======== GIVEN MATERIAL

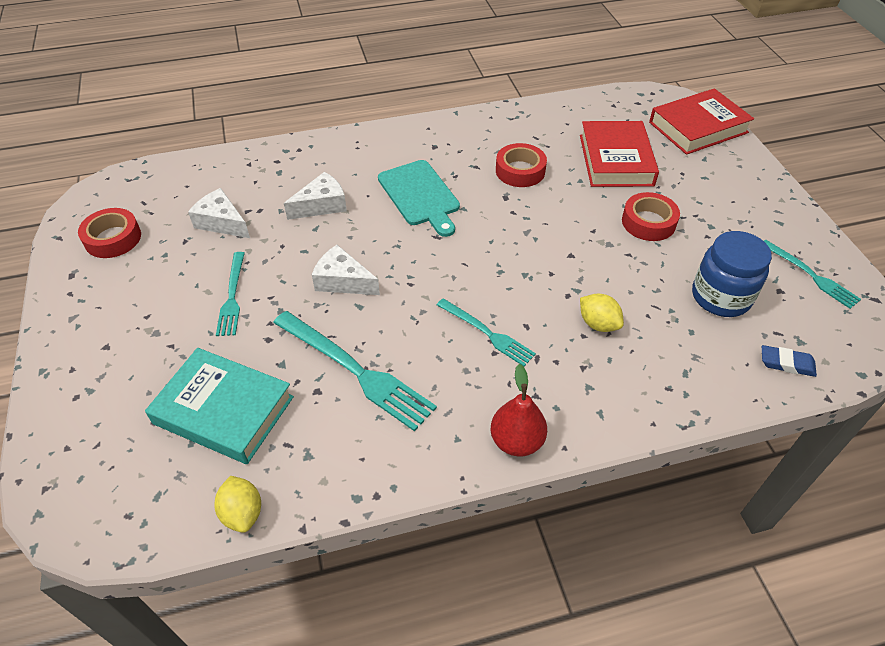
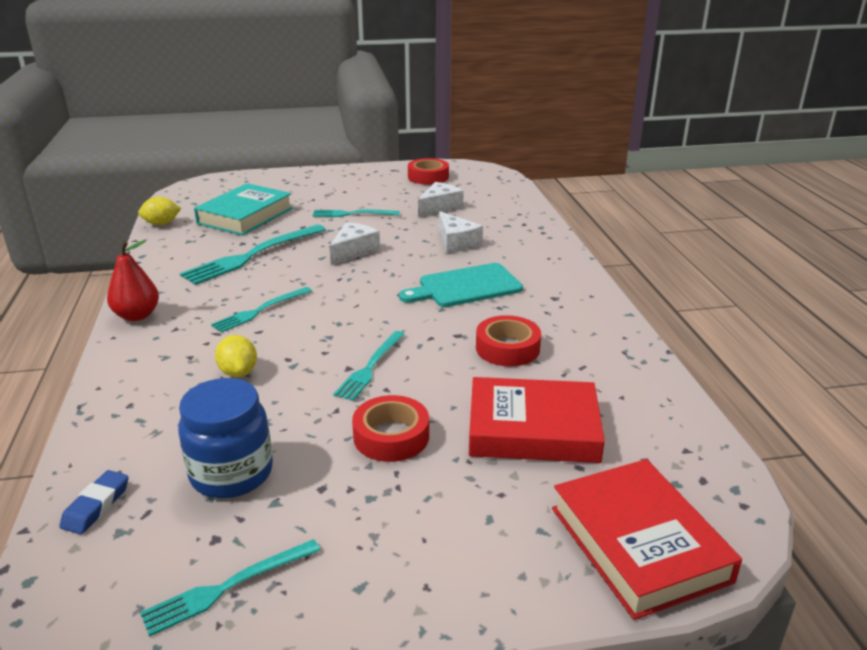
camera: 95 degrees right, 20 degrees down
(566, 242) = (370, 367): none -> turquoise fork
(598, 324) = (238, 372): yellow lemon -> yellow lemon turned 75 degrees counterclockwise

================

* [PROBLEM]: From the material above, copy every line where the word "degrees" is found.

* [RESPONSE AREA]:
camera: 95 degrees right, 20 degrees down
(598, 324) = (238, 372): yellow lemon -> yellow lemon turned 75 degrees counterclockwise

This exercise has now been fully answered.